[Exercise data — start]
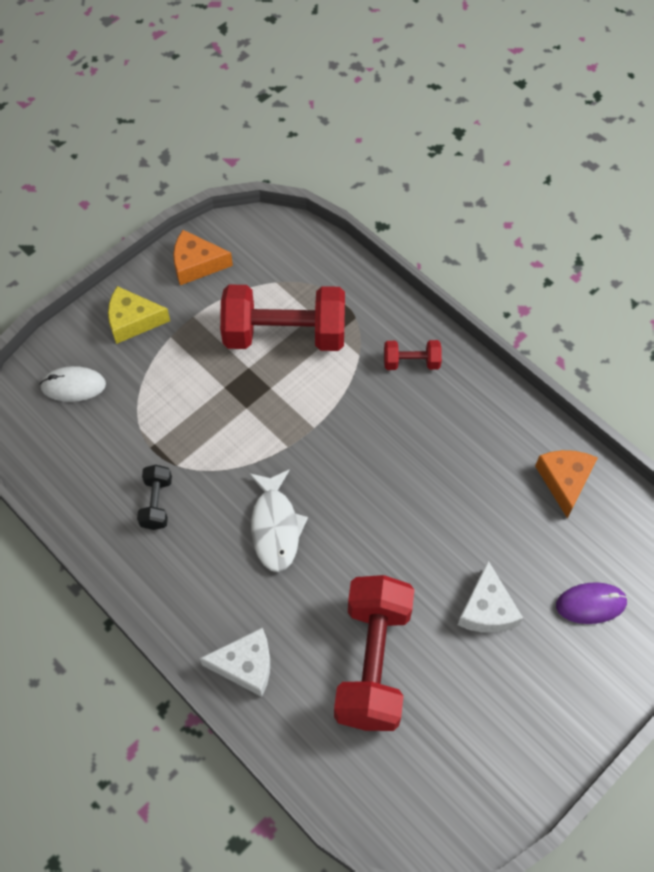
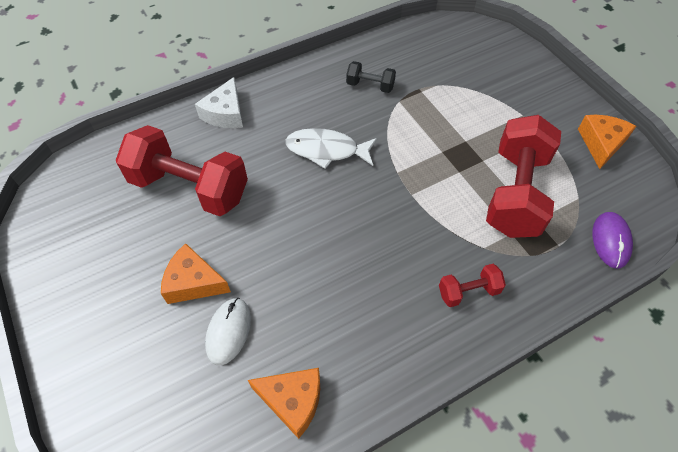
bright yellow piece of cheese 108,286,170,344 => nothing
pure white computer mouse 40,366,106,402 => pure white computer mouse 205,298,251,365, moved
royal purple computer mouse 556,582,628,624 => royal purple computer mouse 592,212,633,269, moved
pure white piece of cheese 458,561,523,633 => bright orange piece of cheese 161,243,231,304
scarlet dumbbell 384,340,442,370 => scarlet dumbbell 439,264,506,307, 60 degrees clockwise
[Exercise data — finish]
• [Assignment]
Put each line of the listing above into the copy exactly, dropping the pictures.

• [Written response]
bright yellow piece of cheese 108,286,170,344 => nothing
pure white computer mouse 40,366,106,402 => pure white computer mouse 205,298,251,365, moved
royal purple computer mouse 556,582,628,624 => royal purple computer mouse 592,212,633,269, moved
pure white piece of cheese 458,561,523,633 => bright orange piece of cheese 161,243,231,304
scarlet dumbbell 384,340,442,370 => scarlet dumbbell 439,264,506,307, 60 degrees clockwise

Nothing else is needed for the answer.